■ WHAT YOU NEED TO DO: For each line of the data below that holds "turquoise", copy the line.

[MATERIAL SUPPLIED]

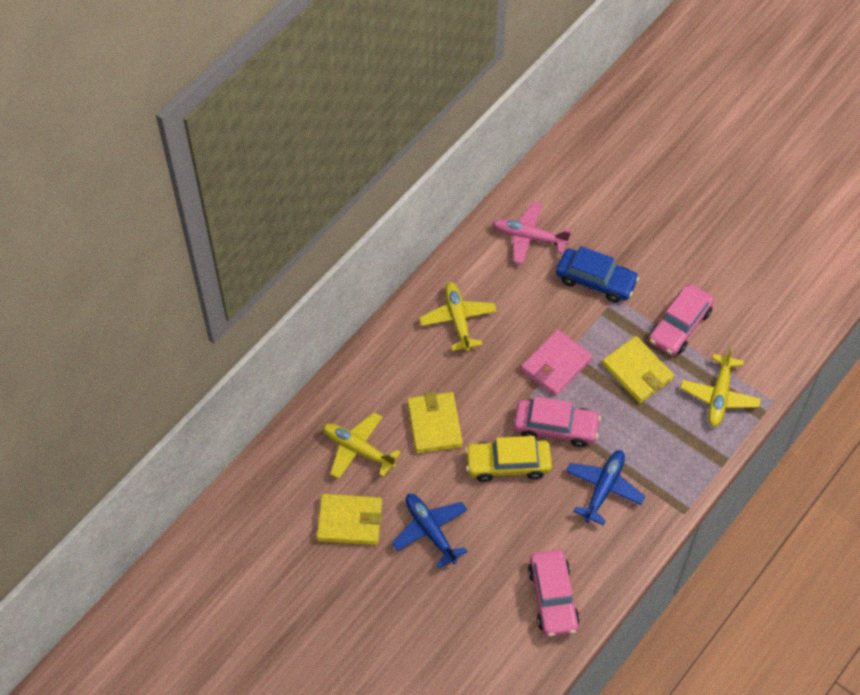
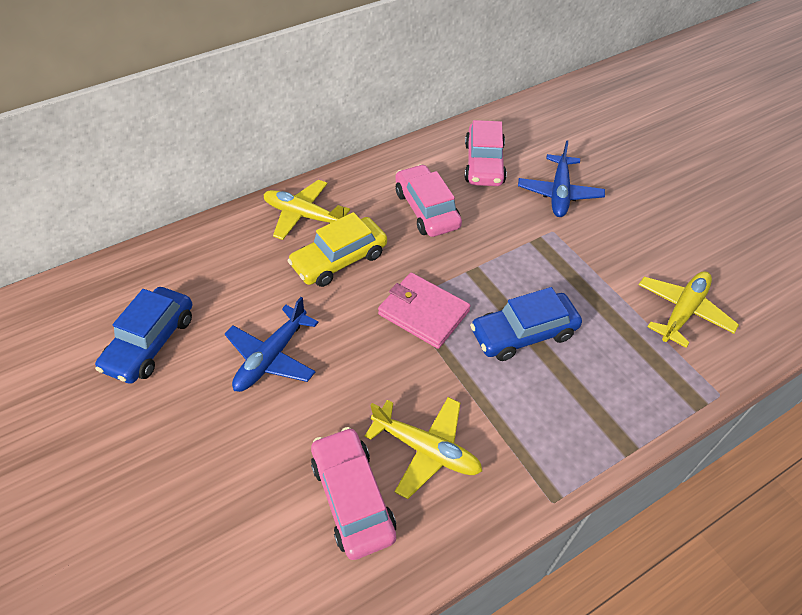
blue car: 1 -> 2
pink plane: 1 -> 0
yellow wallet: 3 -> 0

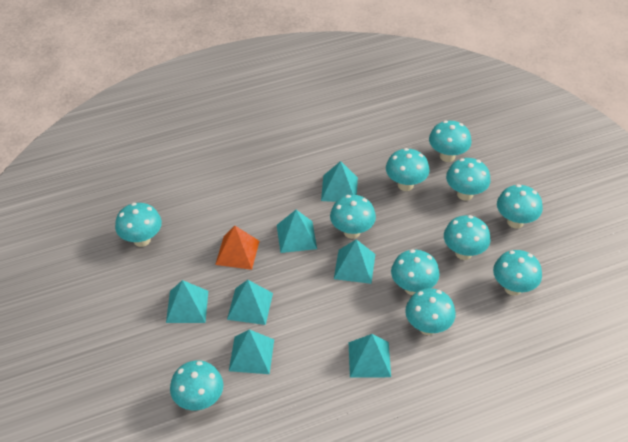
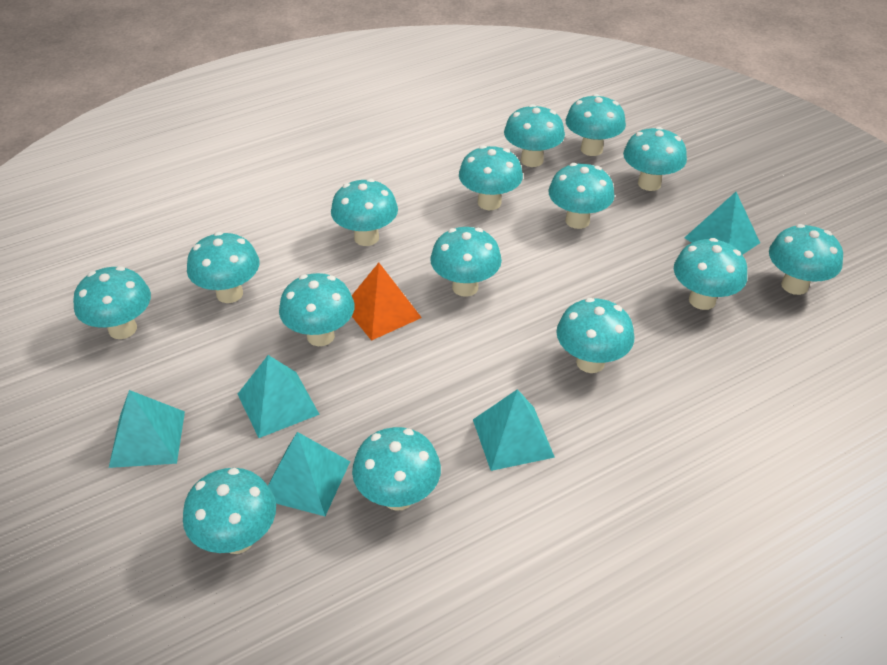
turquoise mushroom: 11 -> 15
turquoise pyramid: 7 -> 5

[/MATERIAL SUPPLIED]

■ ANSWER TO THIS TASK:
turquoise mushroom: 11 -> 15
turquoise pyramid: 7 -> 5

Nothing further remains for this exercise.